Collected data:

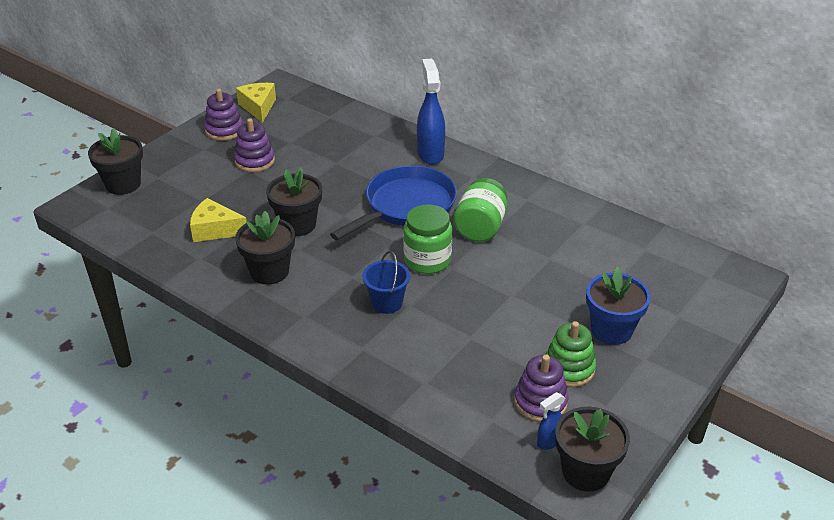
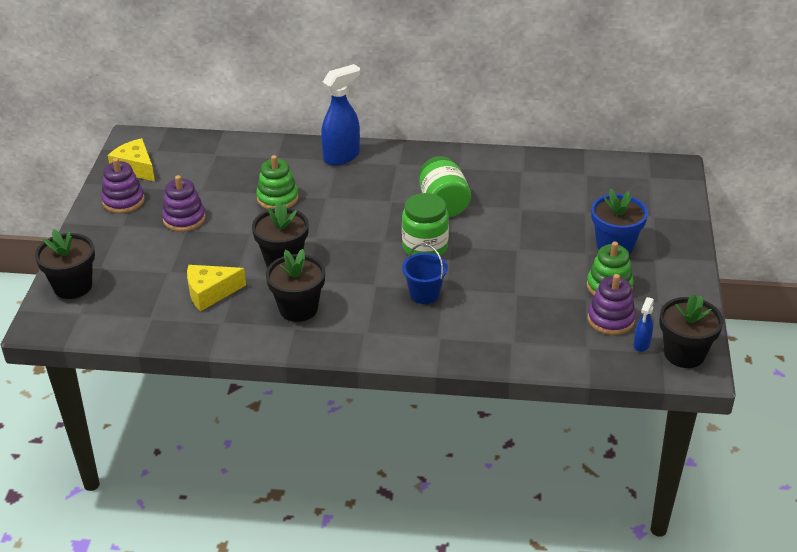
camera: 30 degrees left, 0 degrees up
(343, 170) = (277, 198): none -> green stacking toy
(406, 206) = (364, 209): blue pan -> none
(430, 154) = (342, 157): blue spray bottle -> blue spray bottle turned 90 degrees clockwise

Required work:
All of the data should be returned word for word, with each picture left out.

Completed exercise:
camera: 30 degrees left, 0 degrees up
(343, 170) = (277, 198): none -> green stacking toy
(406, 206) = (364, 209): blue pan -> none
(430, 154) = (342, 157): blue spray bottle -> blue spray bottle turned 90 degrees clockwise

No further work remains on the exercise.